--- Source material Enclosed Below ---

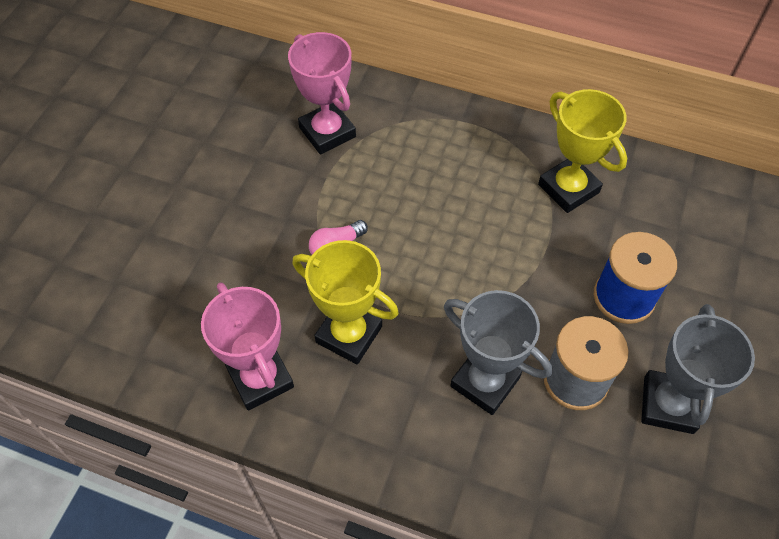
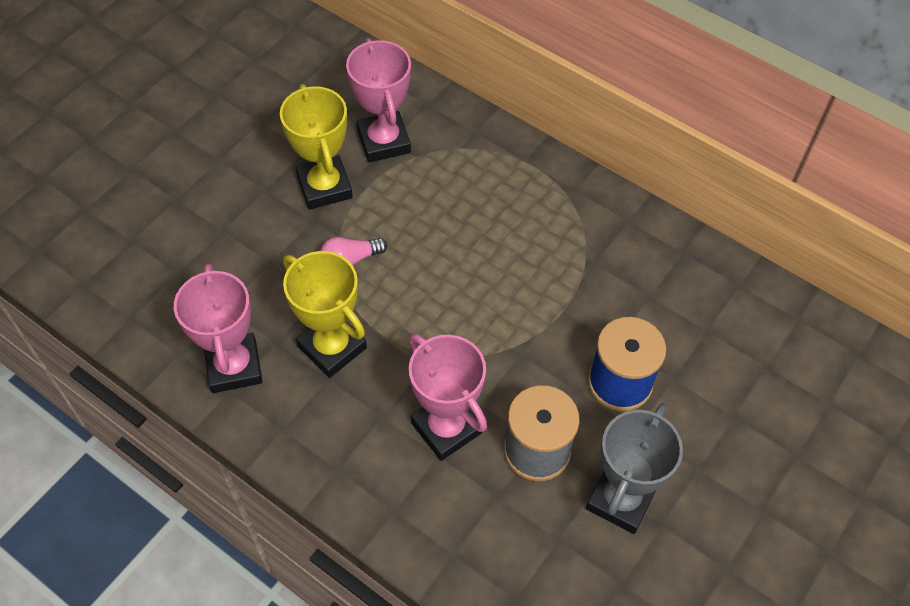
camera: 15 degrees right, 0 degrees up
(485, 382) = (446, 428): grey trophy -> pink trophy
(568, 188) = (608, 258): yellow trophy -> yellow trophy (324, 187)

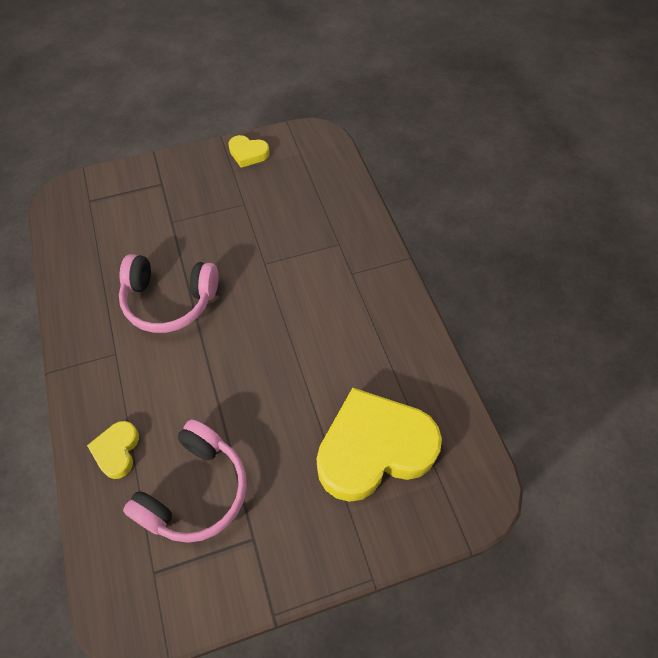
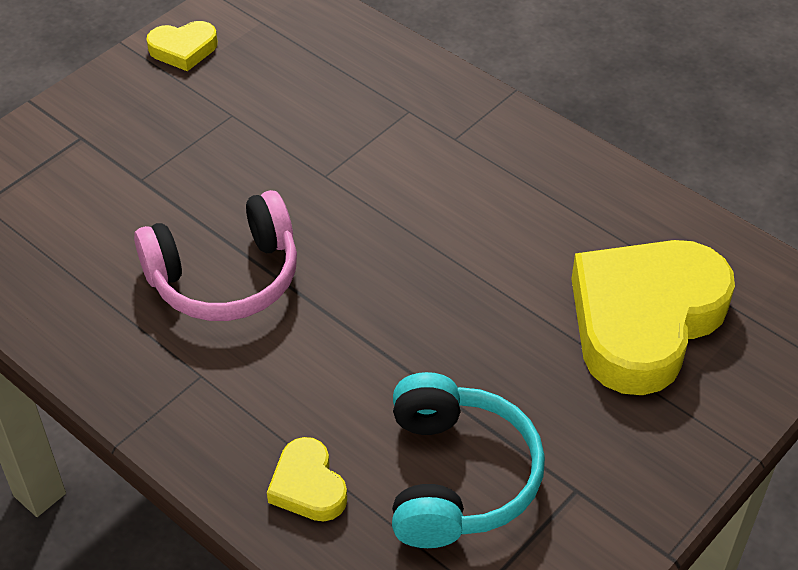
camera: 30 degrees left, 10 degrees down
(195, 491) = (457, 477): pink headphones -> turquoise headphones

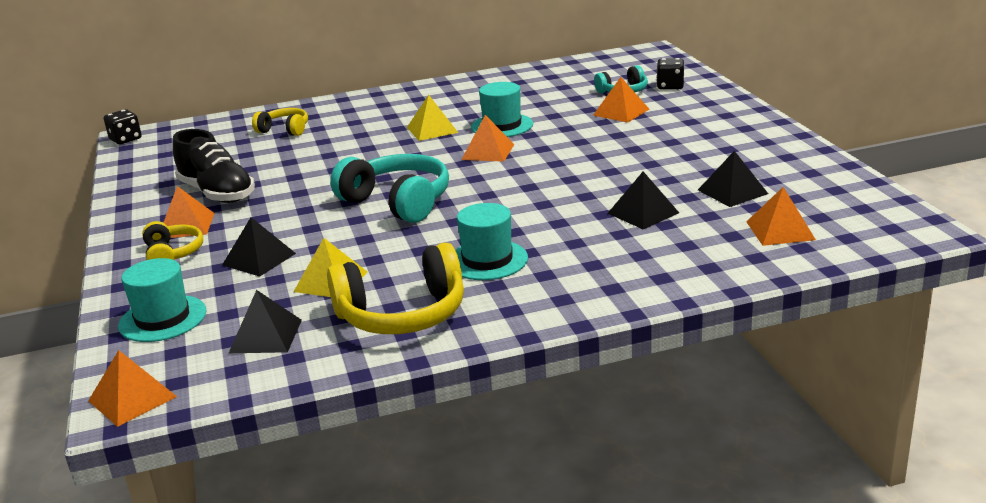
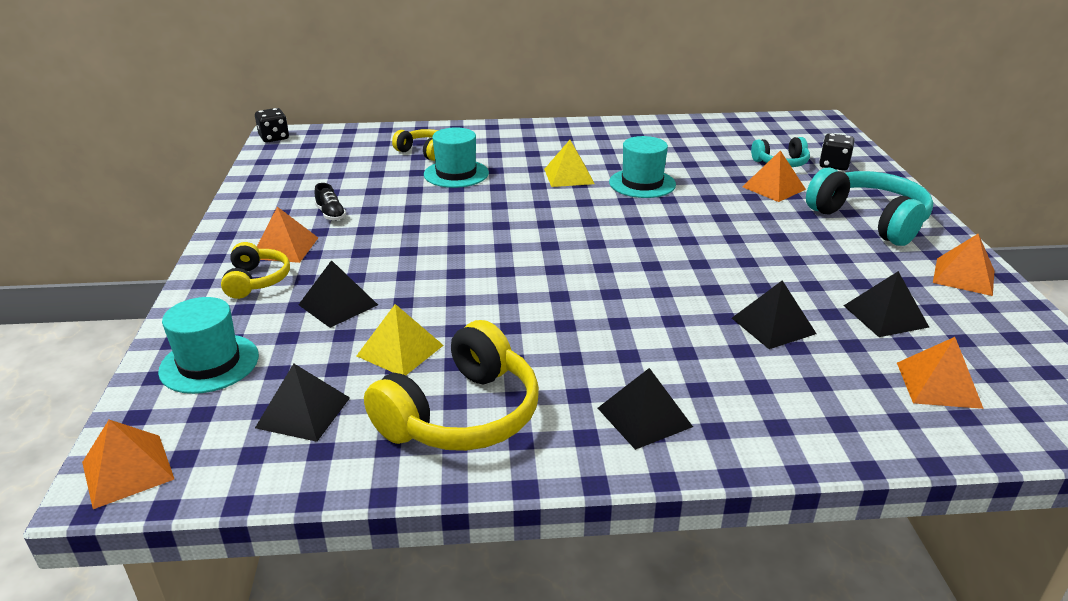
camera: 10 degrees right, 5 degrees up
(217, 193) = (331, 214): black shoe -> black shoe, size x0.44
(397, 202) = (505, 259): turquoise headphones -> turquoise headphones (869, 220)
(402, 314) = (461, 414): yellow headphones -> yellow headphones turned 45 degrees counterclockwise
(487, 260) = (579, 356): turquoise hat -> turquoise hat (456, 174)
(488, 152) = (619, 212): orange pyramid -> orange pyramid (963, 276)
(554, 290) = (644, 417): none -> black pyramid

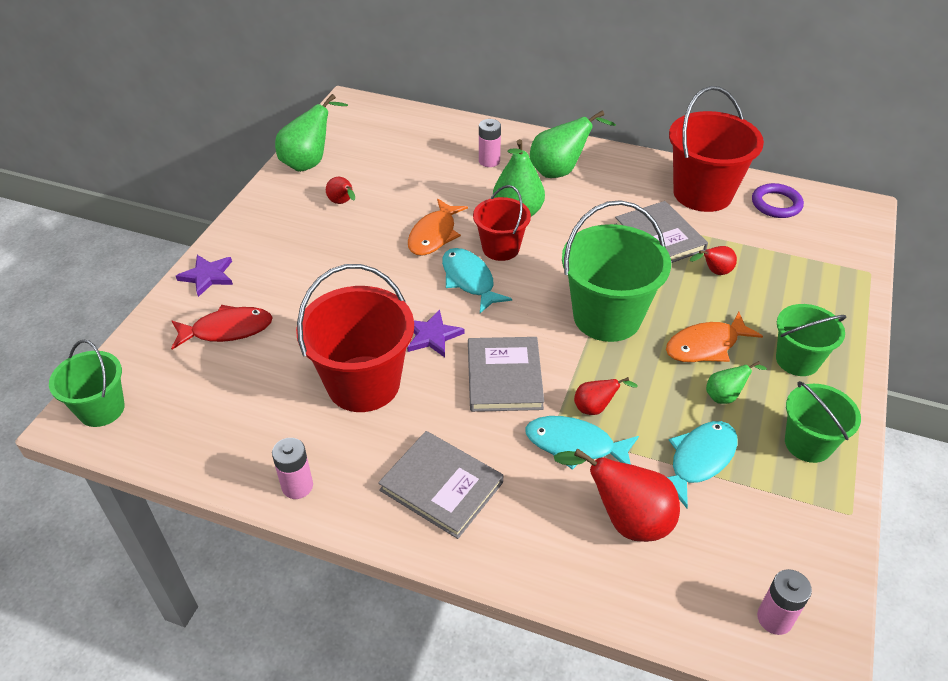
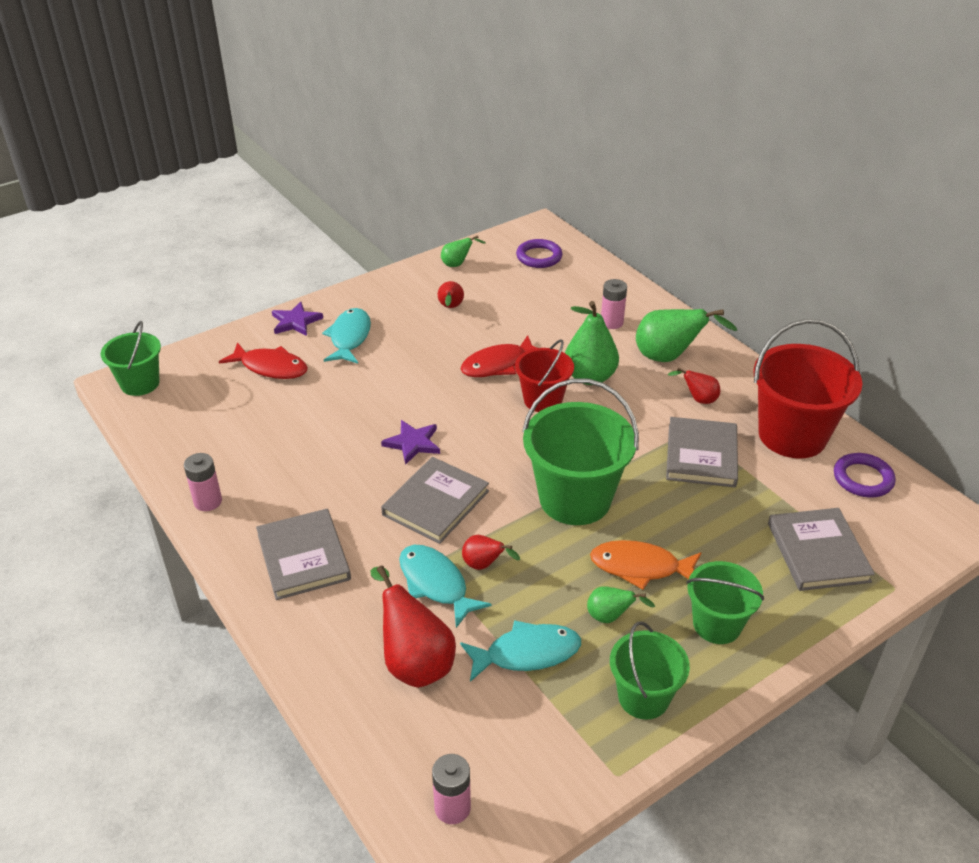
camera: 35 degrees right, 5 degrees down
(309, 162) = (457, 264): green pear -> green pear, size x0.53
(363, 384) = (325, 453): red bucket -> none
(374, 129) = (539, 257): none -> purple ring
(434, 235) = (498, 364): orange fish -> red fish
(469, 280) = (488, 414): turquoise fish -> turquoise fish (349, 337)
(714, 272) = (722, 509): red pear -> red pear (698, 399)
(803, 272) = (818, 552): none -> grey book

--- End of Enclosed Source material ---

## Task directions:
Write the records above out again exactly, with no pictures in your copy.

## Response below:
camera: 15 degrees right, 0 degrees up
(485, 382) = (446, 428): grey trophy -> pink trophy
(568, 188) = (608, 258): yellow trophy -> yellow trophy (324, 187)

camera: 30 degrees left, 10 degrees down
(195, 491) = (457, 477): pink headphones -> turquoise headphones

camera: 10 degrees right, 5 degrees up
(217, 193) = (331, 214): black shoe -> black shoe, size x0.44
(397, 202) = (505, 259): turquoise headphones -> turquoise headphones (869, 220)
(402, 314) = (461, 414): yellow headphones -> yellow headphones turned 45 degrees counterclockwise
(487, 260) = (579, 356): turquoise hat -> turquoise hat (456, 174)
(488, 152) = (619, 212): orange pyramid -> orange pyramid (963, 276)
(554, 290) = (644, 417): none -> black pyramid

camera: 35 degrees right, 5 degrees down
(309, 162) = (457, 264): green pear -> green pear, size x0.53
(363, 384) = (325, 453): red bucket -> none
(374, 129) = (539, 257): none -> purple ring
(434, 235) = (498, 364): orange fish -> red fish
(469, 280) = (488, 414): turquoise fish -> turquoise fish (349, 337)
(714, 272) = (722, 509): red pear -> red pear (698, 399)
(803, 272) = (818, 552): none -> grey book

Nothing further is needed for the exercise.